Exercise directions => Check each line of the data below for the string "duck", then state how many have it and nothing else.

Supplied records =>
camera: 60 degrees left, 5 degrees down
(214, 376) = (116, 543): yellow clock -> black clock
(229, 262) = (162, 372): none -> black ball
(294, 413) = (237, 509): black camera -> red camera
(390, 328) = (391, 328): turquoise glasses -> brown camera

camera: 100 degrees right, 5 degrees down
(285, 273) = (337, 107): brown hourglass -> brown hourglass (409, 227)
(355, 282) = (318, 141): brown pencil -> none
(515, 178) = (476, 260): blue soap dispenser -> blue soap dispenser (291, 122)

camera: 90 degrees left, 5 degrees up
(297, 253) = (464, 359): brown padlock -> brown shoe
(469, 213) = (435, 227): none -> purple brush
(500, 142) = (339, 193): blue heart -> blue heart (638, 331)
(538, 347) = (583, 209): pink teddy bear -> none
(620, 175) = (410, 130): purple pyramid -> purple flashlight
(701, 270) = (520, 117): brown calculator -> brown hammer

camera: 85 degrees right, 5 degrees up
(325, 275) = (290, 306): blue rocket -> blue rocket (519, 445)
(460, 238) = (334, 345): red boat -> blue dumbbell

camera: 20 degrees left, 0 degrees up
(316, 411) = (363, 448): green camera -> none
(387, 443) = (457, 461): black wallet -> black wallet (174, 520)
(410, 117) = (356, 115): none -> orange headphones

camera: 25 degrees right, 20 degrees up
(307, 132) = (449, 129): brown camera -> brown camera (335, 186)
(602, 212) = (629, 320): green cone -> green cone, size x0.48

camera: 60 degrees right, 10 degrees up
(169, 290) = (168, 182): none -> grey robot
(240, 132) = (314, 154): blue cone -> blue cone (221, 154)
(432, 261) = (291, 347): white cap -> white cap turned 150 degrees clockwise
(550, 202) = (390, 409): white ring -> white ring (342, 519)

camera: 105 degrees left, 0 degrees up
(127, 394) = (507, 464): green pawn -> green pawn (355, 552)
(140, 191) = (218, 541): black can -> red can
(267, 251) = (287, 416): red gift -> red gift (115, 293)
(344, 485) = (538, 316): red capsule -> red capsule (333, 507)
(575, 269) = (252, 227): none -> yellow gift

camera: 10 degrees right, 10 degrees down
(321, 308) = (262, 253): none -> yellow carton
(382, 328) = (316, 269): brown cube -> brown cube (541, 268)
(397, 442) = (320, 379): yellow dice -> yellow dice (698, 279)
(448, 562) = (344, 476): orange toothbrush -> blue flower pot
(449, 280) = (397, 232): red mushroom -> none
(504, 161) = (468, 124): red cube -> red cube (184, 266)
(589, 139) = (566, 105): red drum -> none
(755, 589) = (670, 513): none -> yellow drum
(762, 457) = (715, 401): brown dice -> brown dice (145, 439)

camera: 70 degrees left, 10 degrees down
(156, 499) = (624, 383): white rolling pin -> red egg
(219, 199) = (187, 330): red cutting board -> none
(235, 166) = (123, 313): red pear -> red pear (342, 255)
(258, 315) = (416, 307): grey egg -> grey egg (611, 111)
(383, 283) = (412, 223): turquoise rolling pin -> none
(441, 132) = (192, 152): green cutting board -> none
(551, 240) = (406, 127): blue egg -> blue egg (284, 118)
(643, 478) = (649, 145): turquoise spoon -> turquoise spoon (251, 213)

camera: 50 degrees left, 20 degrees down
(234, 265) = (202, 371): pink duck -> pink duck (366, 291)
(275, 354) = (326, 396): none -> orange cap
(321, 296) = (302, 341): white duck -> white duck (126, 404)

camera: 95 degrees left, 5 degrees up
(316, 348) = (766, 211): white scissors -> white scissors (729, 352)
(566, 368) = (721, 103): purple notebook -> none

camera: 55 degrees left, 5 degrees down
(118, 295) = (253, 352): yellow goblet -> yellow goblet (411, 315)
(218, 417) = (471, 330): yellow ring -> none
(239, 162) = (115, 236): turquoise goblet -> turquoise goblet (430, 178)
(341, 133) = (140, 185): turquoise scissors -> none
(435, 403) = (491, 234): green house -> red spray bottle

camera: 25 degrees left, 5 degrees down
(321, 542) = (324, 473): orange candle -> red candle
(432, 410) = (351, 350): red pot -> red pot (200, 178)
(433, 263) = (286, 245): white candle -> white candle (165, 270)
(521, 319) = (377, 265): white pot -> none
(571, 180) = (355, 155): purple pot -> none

Written response => 2